* Task to carry out *
Would you write out every entry exactly, but without the pictures?

(Before-and-after change records)
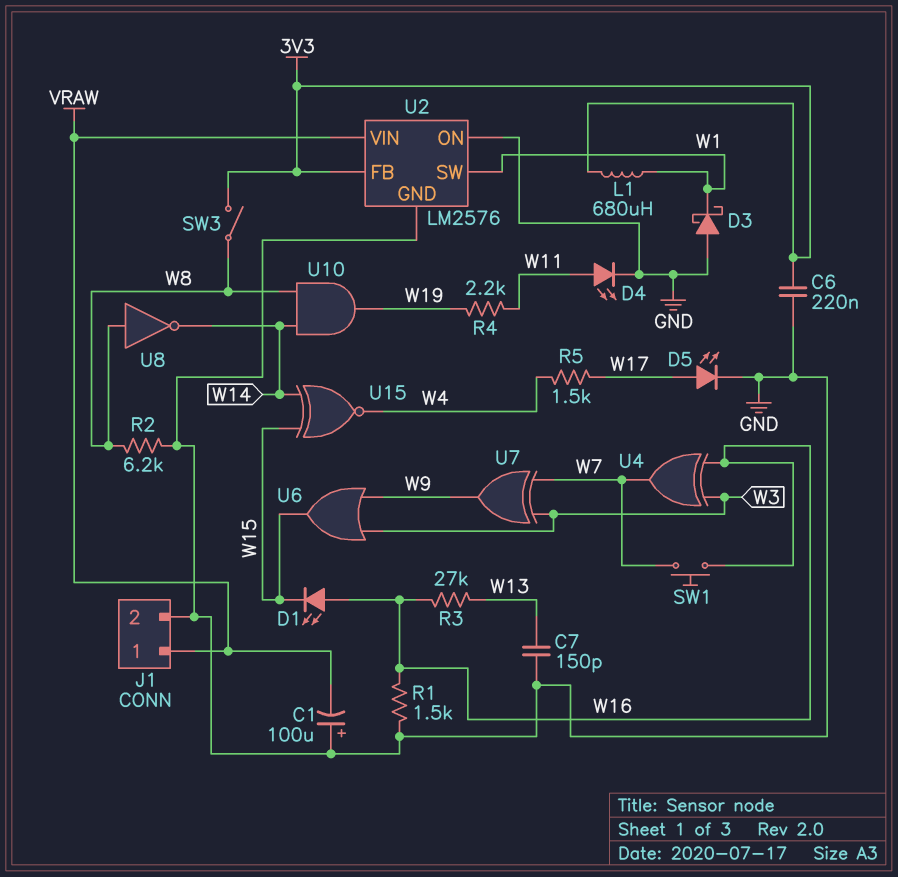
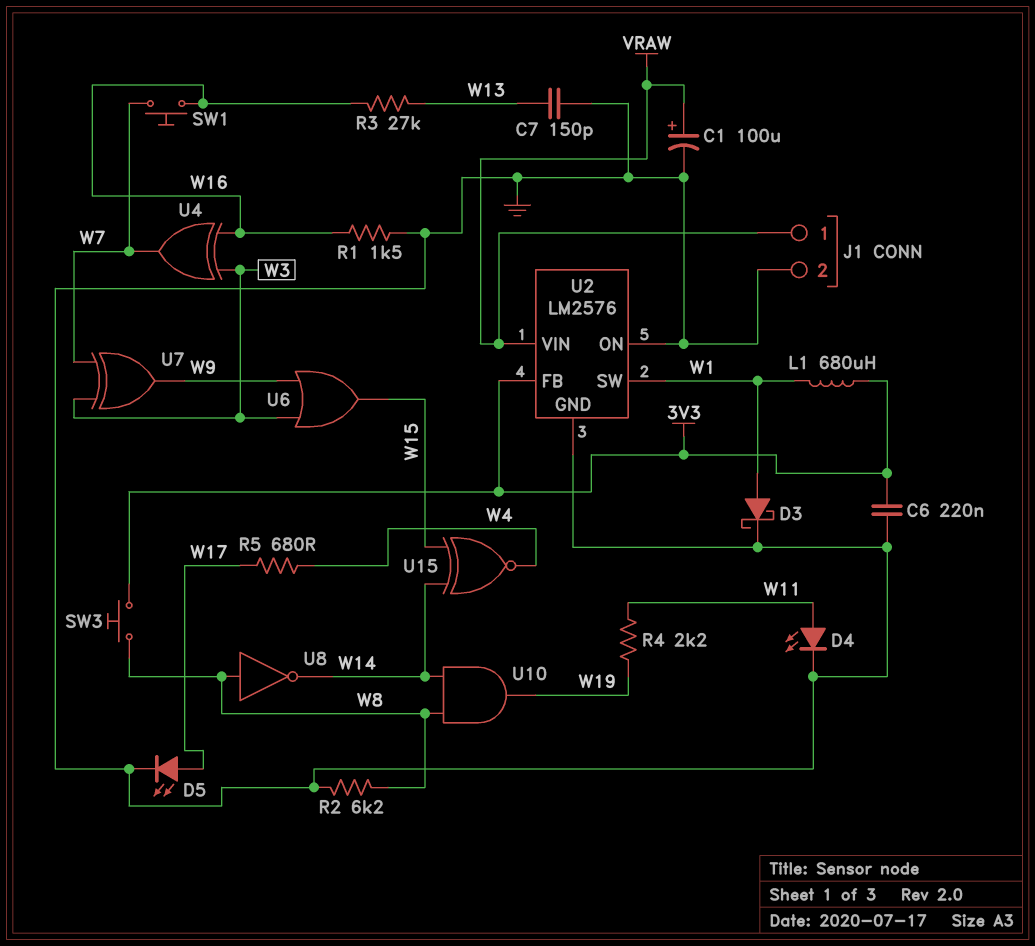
C1: 100uF (plus GND, minus VRAW) -> 100uF (plus VRAW, minus GND)
D1: LED (A W16, K W15) -> none
D3: schottky (A GND, K W1) -> schottky (A W1, K GND)
R5: 1.5k (W4, W17) -> 680 (W4, W17)
SW3: switch (3V3, W8) -> button (3V3, W8)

* Answer for the task *
C1: 100uF (plus GND, minus VRAW) -> 100uF (plus VRAW, minus GND)
D1: LED (A W16, K W15) -> none
D3: schottky (A GND, K W1) -> schottky (A W1, K GND)
R5: 1.5k (W4, W17) -> 680 (W4, W17)
SW3: switch (3V3, W8) -> button (3V3, W8)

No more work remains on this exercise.